→ **SUPPLIED ENTRIES**:
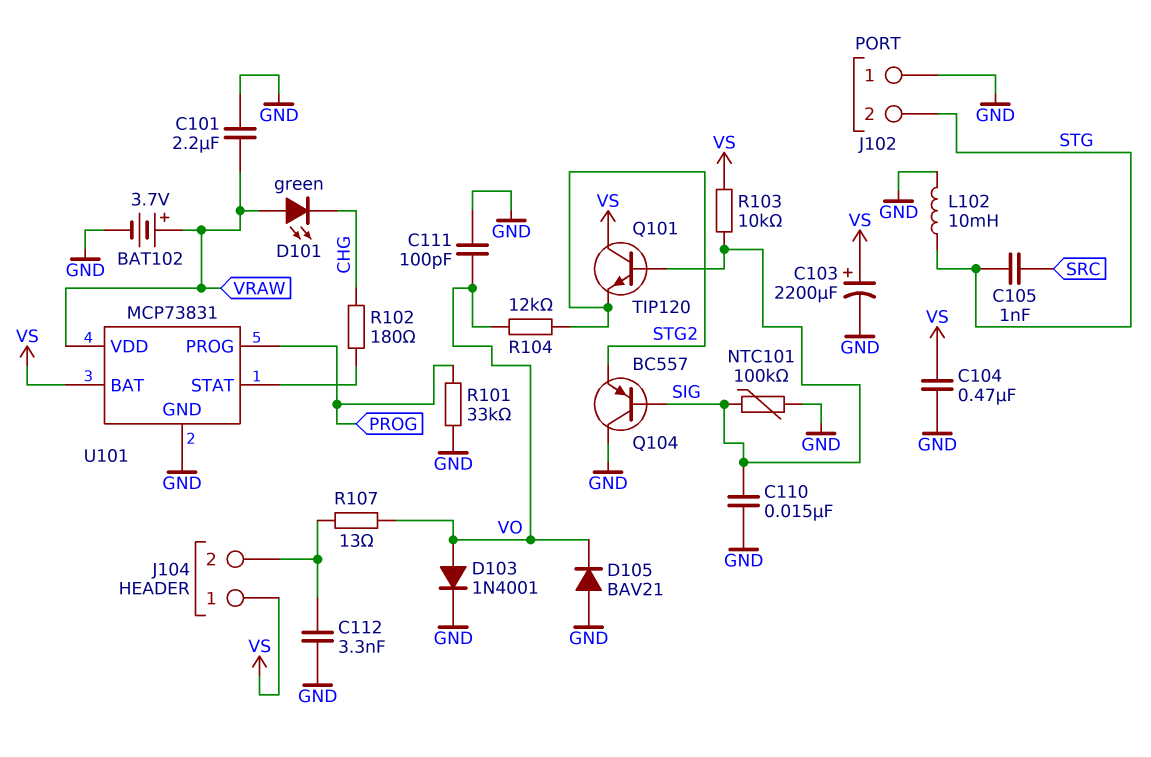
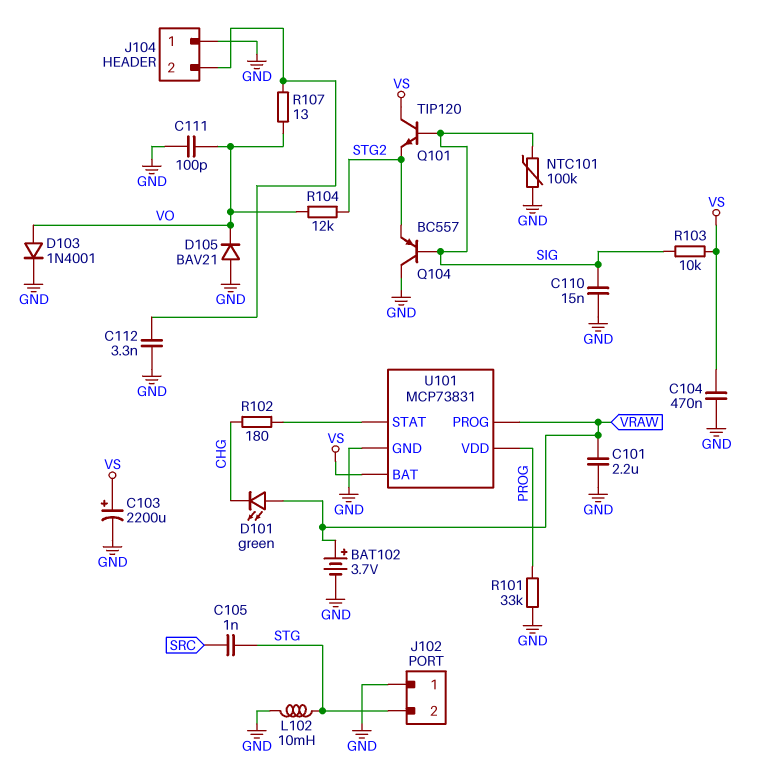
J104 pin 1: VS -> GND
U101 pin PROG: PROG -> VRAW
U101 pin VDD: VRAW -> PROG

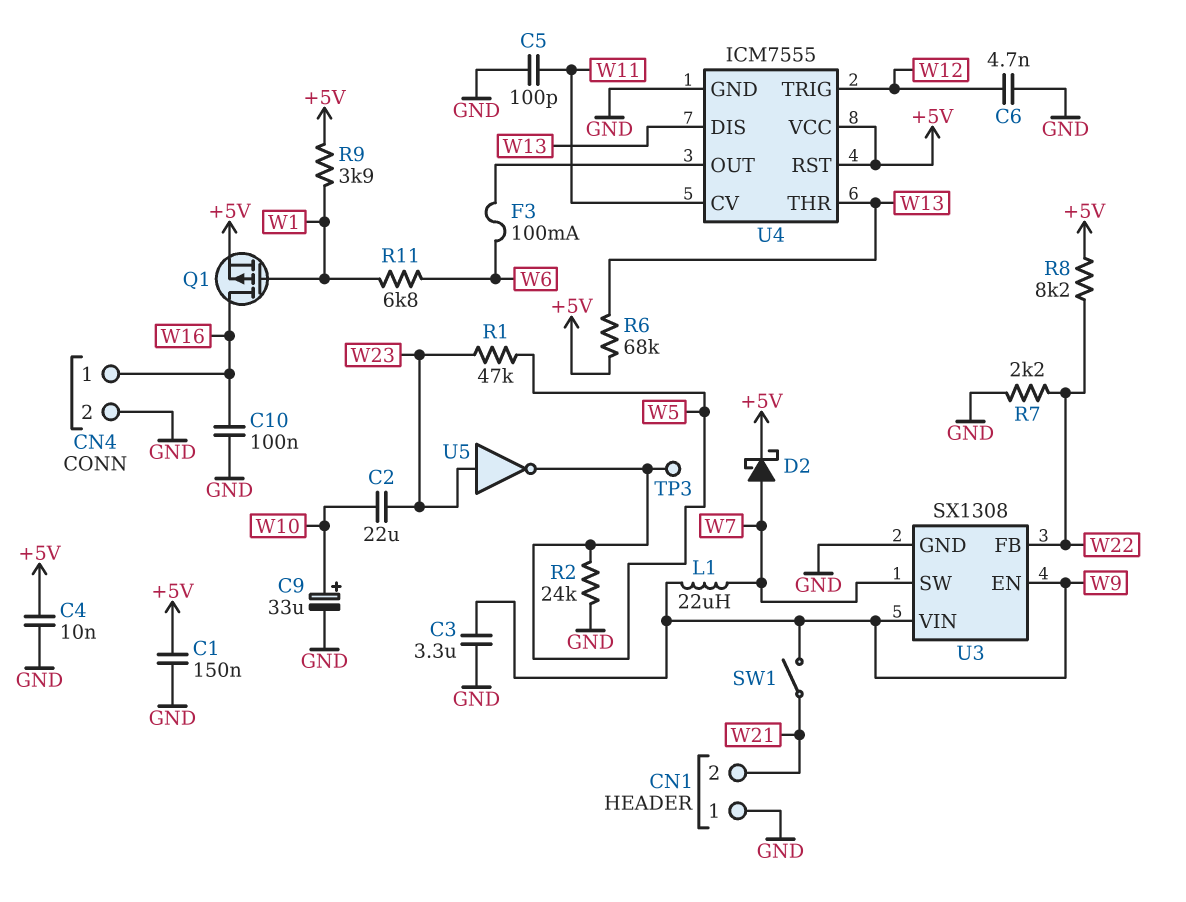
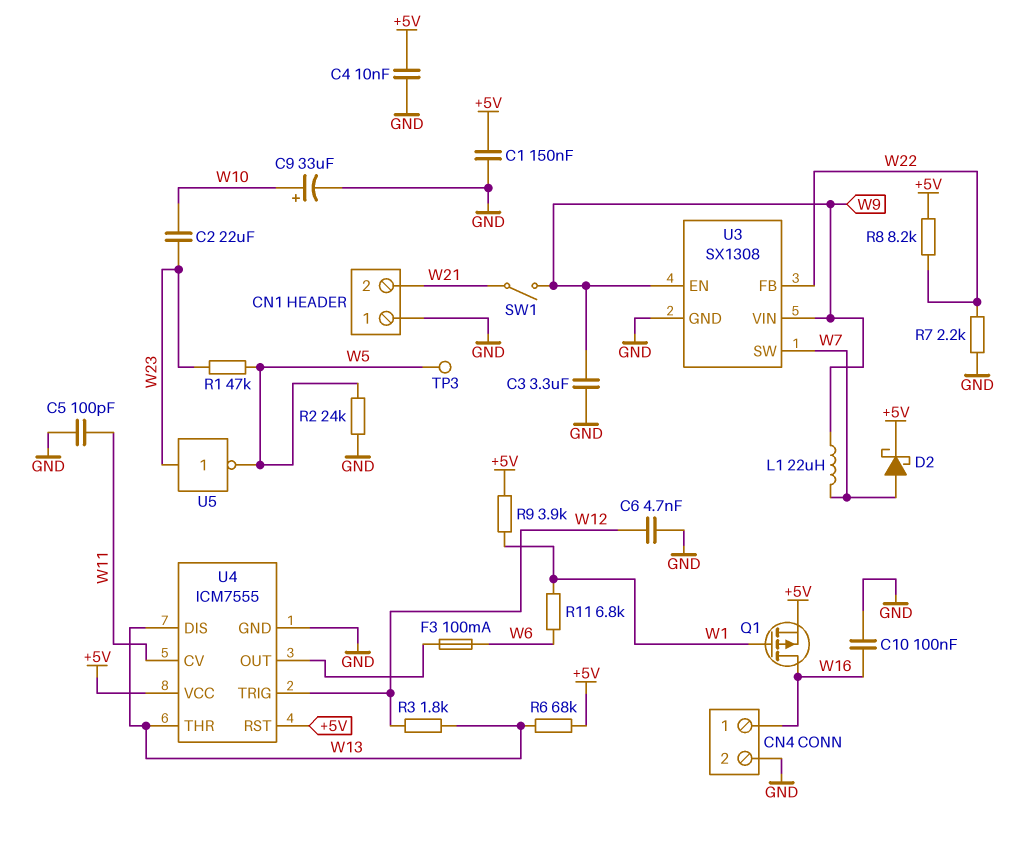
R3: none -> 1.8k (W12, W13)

--

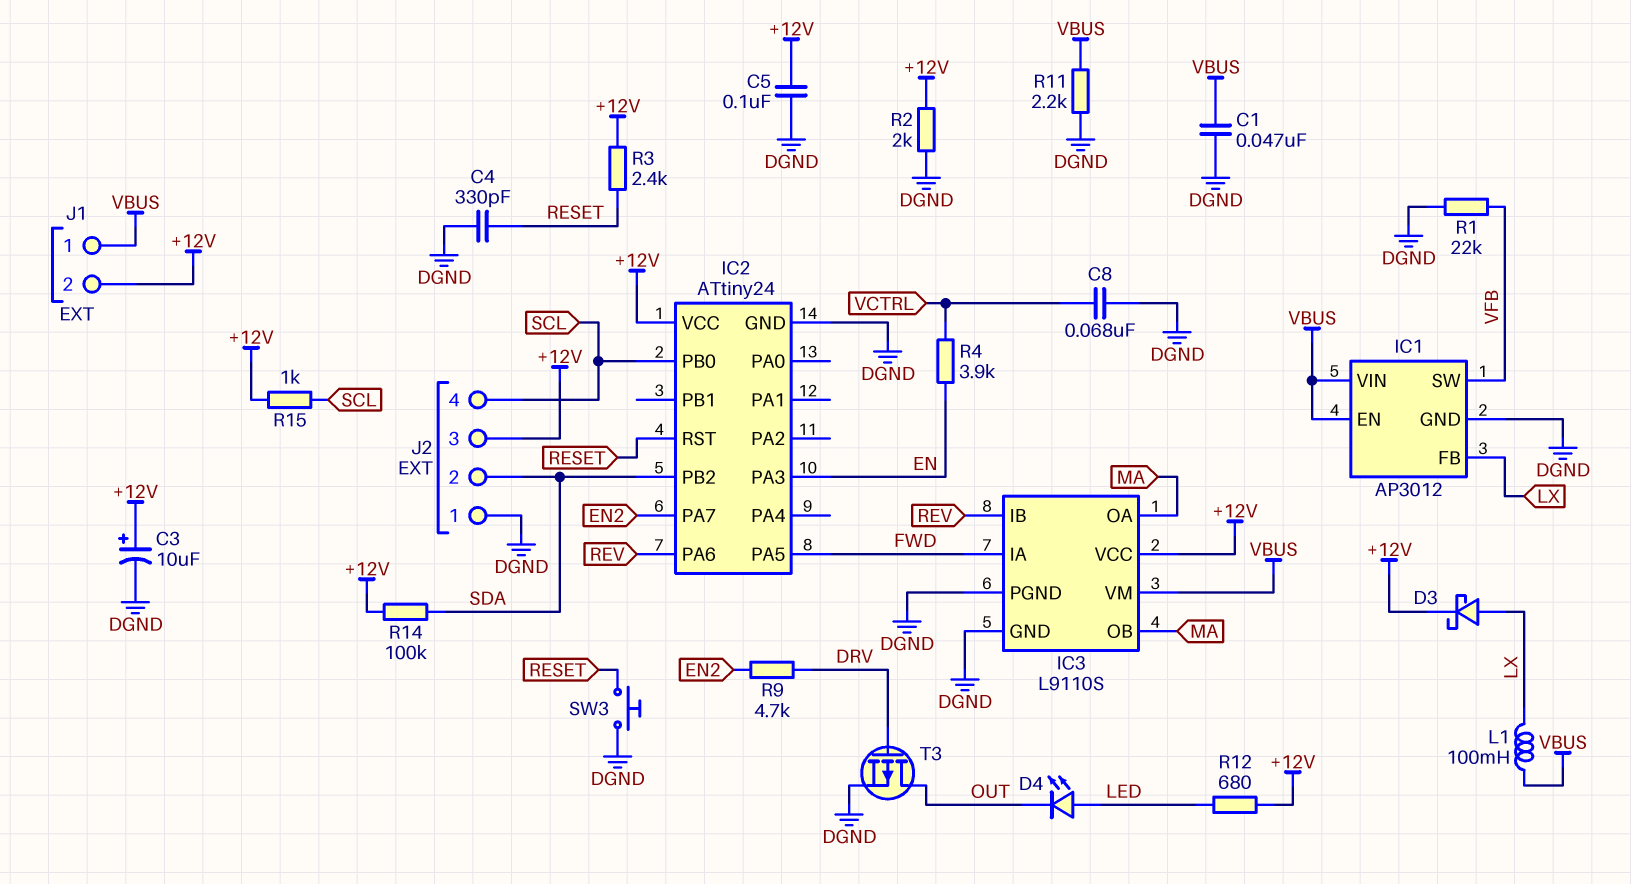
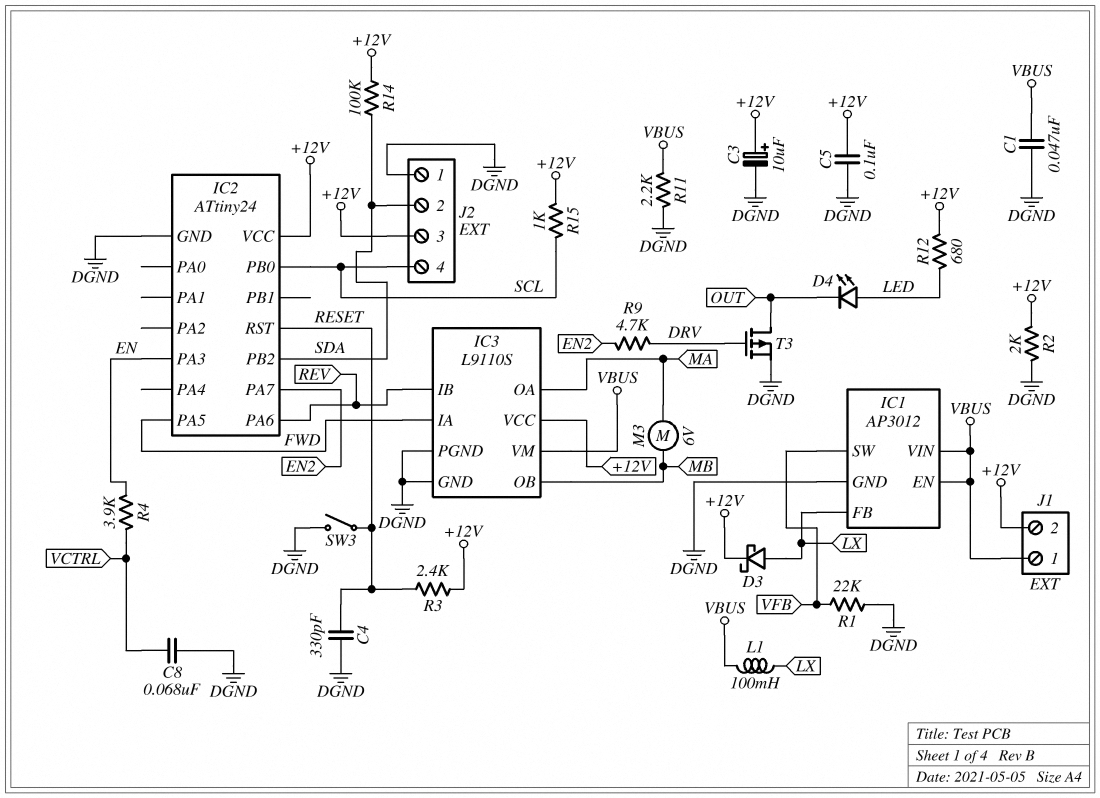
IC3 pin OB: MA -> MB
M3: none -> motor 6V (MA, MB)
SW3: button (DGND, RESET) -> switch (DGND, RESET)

→ **TASK DESCRIPTION**:
Reply with a lone number, the count of lines in the data that include the string "none".

→ **SOLUTION BELOW**:
2